Data items:
- - - - - - -
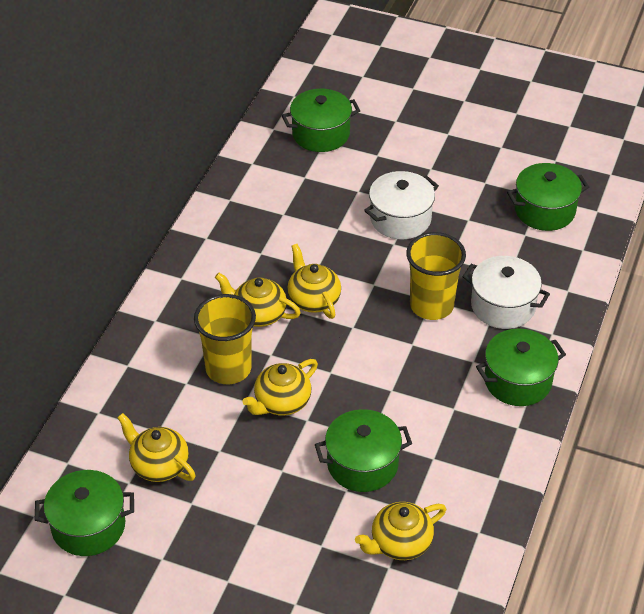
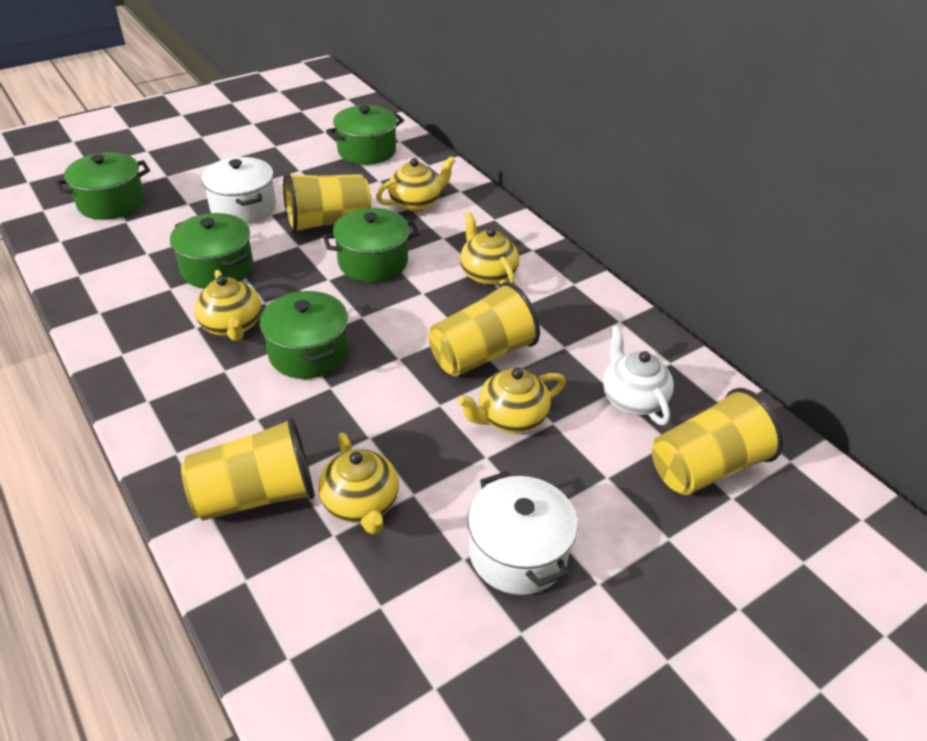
white teapot: 0 -> 1
yellow cup: 2 -> 4

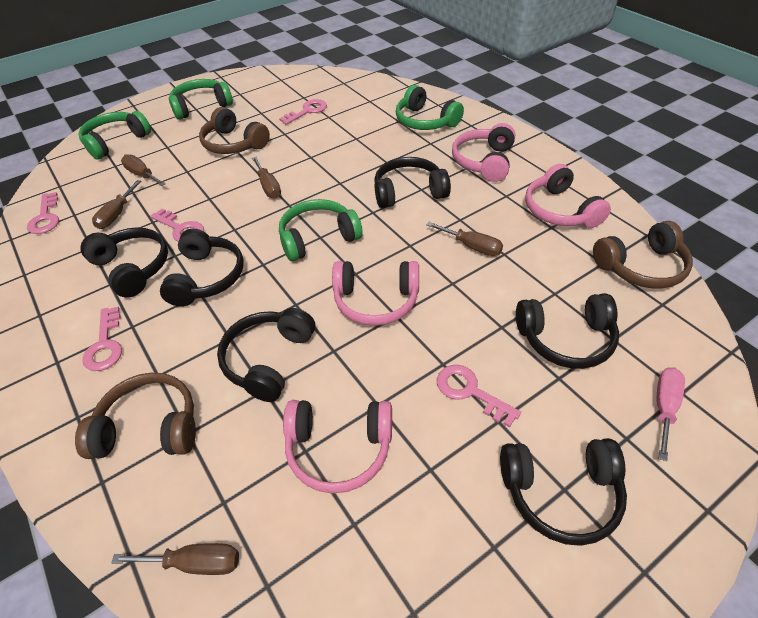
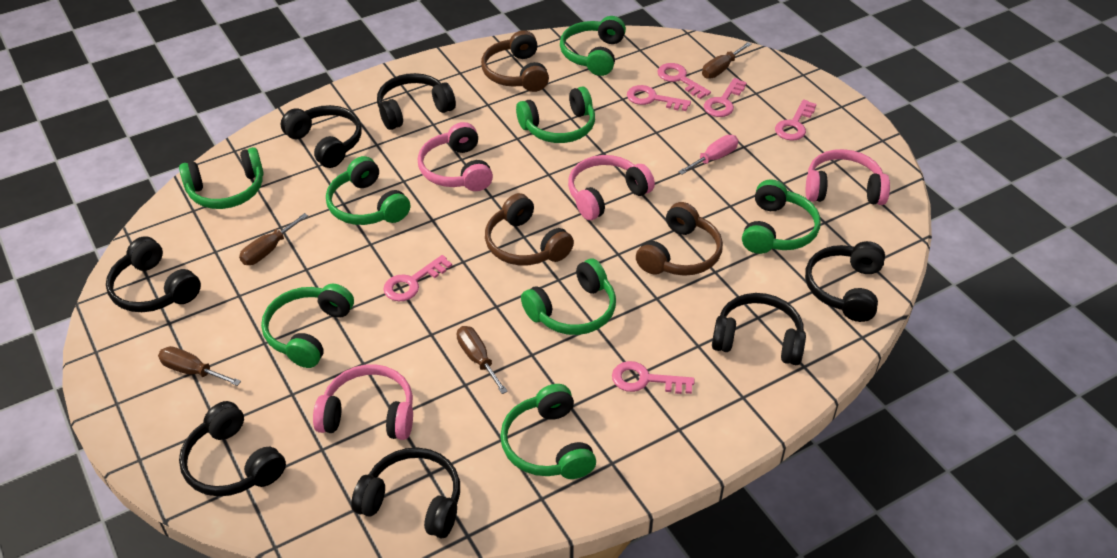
black headphones: 6 -> 7
brown screwdriver: 5 -> 4
green headphones: 4 -> 8
pink key: 5 -> 6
- - - - - - -
Task:
Would you please repeat each record exactly? Leave the pictures out.

Solution for this problem:
white teapot: 0 -> 1
yellow cup: 2 -> 4

black headphones: 6 -> 7
brown screwdriver: 5 -> 4
green headphones: 4 -> 8
pink key: 5 -> 6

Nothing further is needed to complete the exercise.